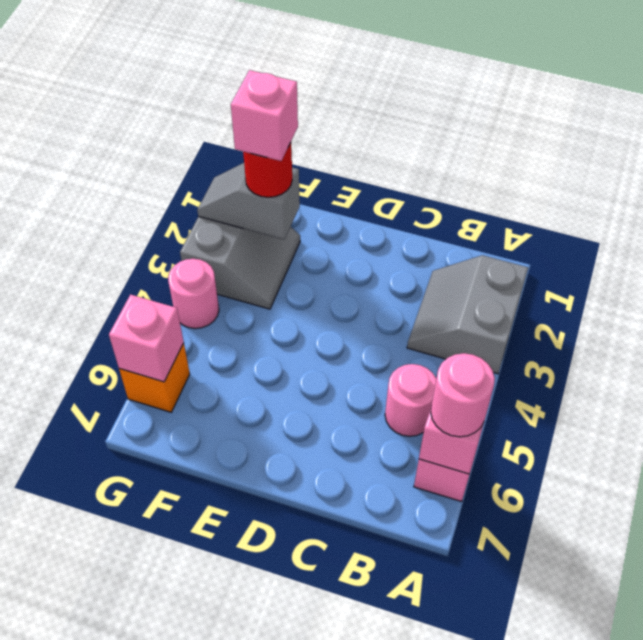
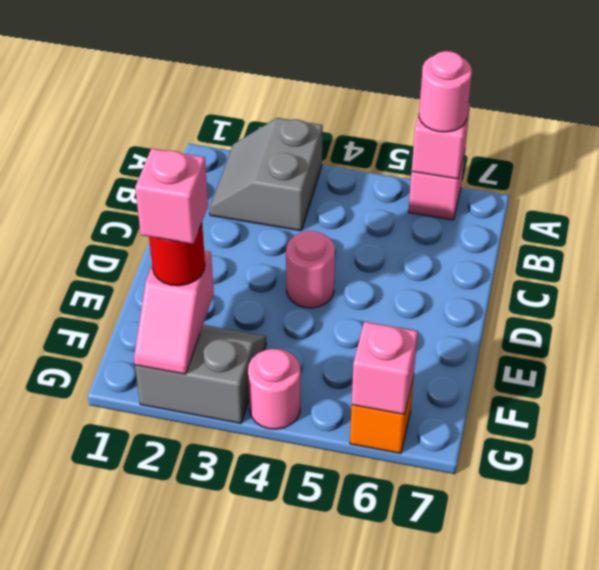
grey slope A2:B3 level 1 top A -> grey slope A2:B3 level 1 top 3
pink round brick B5 level 1 -> pink round brick D4 level 1
grey slope F2:G2 level 2 top F -> pink slope F2:G2 level 2 top F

****

Select, from the listing, all lines that include the word "grey".

grey slope A2:B3 level 1 top A -> grey slope A2:B3 level 1 top 3
grey slope F2:G2 level 2 top F -> pink slope F2:G2 level 2 top F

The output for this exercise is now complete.